DATA PROVIDED START

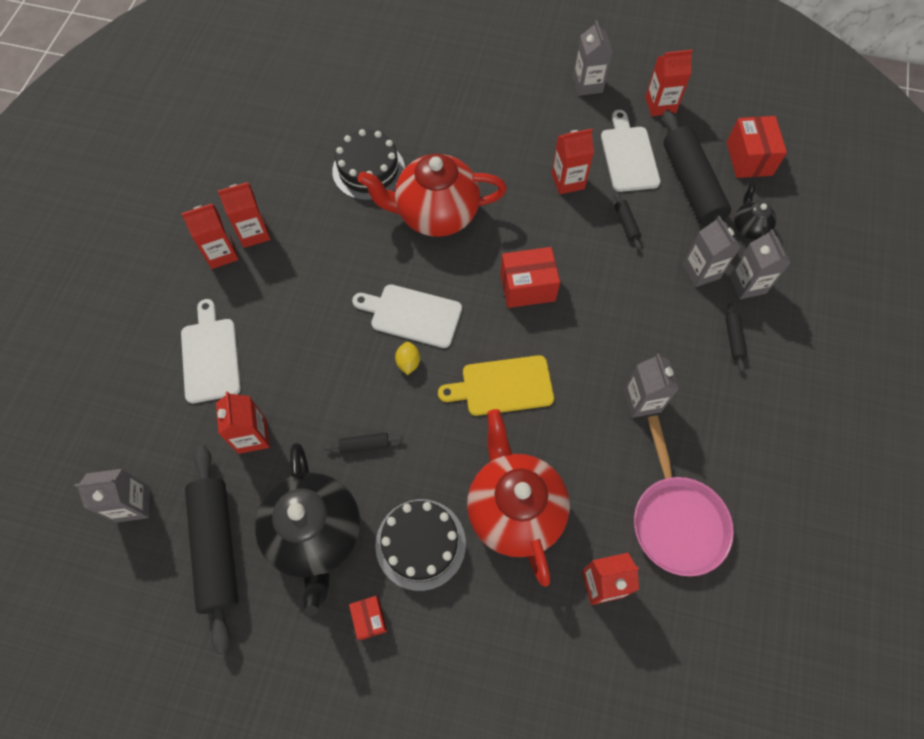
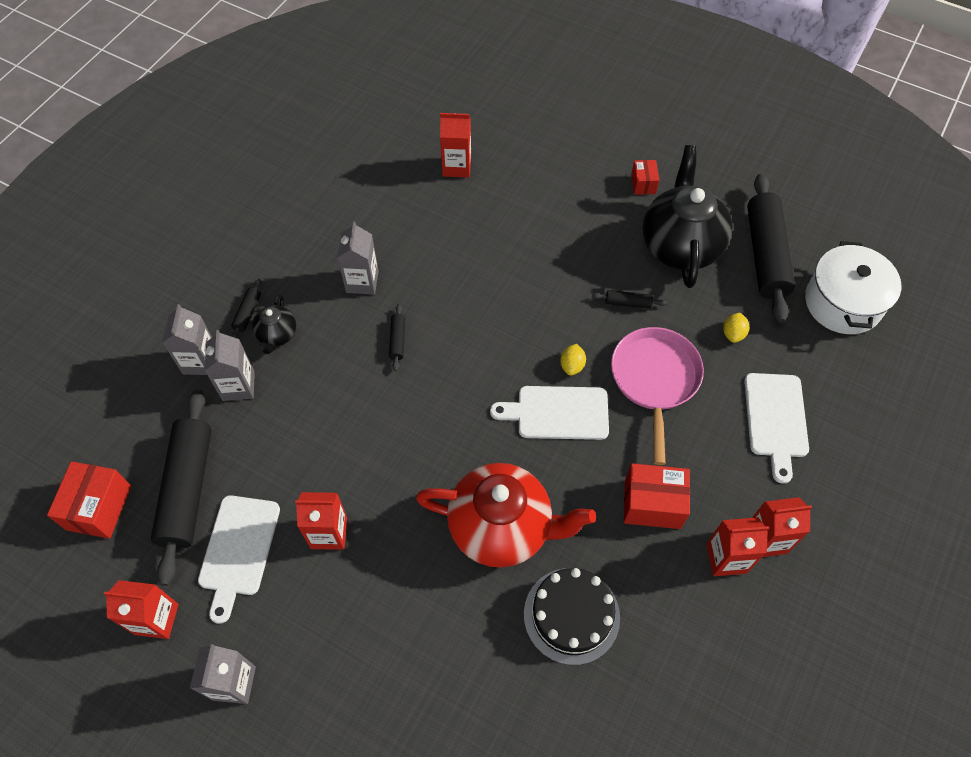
camera: 165 degrees left, 5 degrees down
(133, 504) = (843, 302): grey carton -> white pot
(252, 436) = (733, 334): red carton -> yellow lemon
(412, 315) = (557, 413): white cutting board -> white cutting board turned 150 degrees clockwise
(420, 544) = (593, 221): black cake -> none
(502, 386) = (486, 323): yellow cutting board -> none
(514, 510) = (508, 227): red teapot -> none
(527, 287) = (426, 413): red box -> red box (652, 504)
(626, 224) = (288, 459): black rolling pin -> black rolling pin (397, 340)
(677, 520) = (378, 192): pink pan -> pink pan (654, 380)
(749, 227) = (157, 421): black teapot -> black teapot (277, 335)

DATA PROVIDED END

** WORK REQUEST **
Looking at the data above, state how many of its lines contain the word "white", and give nothing but that number.

** SOLUTION **
2